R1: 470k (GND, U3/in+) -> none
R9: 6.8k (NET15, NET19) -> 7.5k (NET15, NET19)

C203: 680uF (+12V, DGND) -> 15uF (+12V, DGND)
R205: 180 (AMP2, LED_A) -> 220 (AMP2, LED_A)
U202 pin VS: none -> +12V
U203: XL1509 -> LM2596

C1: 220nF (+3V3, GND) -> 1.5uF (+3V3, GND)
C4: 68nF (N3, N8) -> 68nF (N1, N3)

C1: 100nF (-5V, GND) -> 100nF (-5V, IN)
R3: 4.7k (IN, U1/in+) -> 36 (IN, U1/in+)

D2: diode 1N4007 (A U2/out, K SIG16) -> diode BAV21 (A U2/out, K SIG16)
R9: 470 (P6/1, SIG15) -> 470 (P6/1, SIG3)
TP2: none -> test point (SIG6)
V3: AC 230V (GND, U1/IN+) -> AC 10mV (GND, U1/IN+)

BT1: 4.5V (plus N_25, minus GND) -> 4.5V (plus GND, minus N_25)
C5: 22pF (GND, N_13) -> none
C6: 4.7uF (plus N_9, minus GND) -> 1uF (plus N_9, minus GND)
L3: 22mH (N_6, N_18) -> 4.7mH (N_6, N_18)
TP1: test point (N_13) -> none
----------------
▶ **How to complete this task**
Repeat exactly, and only, the lines from the line with "U202 pin VS: none -> +12V" through the end of the listing above, both ends included.

▶ **Exercise result**
U202 pin VS: none -> +12V
U203: XL1509 -> LM2596

C1: 220nF (+3V3, GND) -> 1.5uF (+3V3, GND)
C4: 68nF (N3, N8) -> 68nF (N1, N3)

C1: 100nF (-5V, GND) -> 100nF (-5V, IN)
R3: 4.7k (IN, U1/in+) -> 36 (IN, U1/in+)

D2: diode 1N4007 (A U2/out, K SIG16) -> diode BAV21 (A U2/out, K SIG16)
R9: 470 (P6/1, SIG15) -> 470 (P6/1, SIG3)
TP2: none -> test point (SIG6)
V3: AC 230V (GND, U1/IN+) -> AC 10mV (GND, U1/IN+)

BT1: 4.5V (plus N_25, minus GND) -> 4.5V (plus GND, minus N_25)
C5: 22pF (GND, N_13) -> none
C6: 4.7uF (plus N_9, minus GND) -> 1uF (plus N_9, minus GND)
L3: 22mH (N_6, N_18) -> 4.7mH (N_6, N_18)
TP1: test point (N_13) -> none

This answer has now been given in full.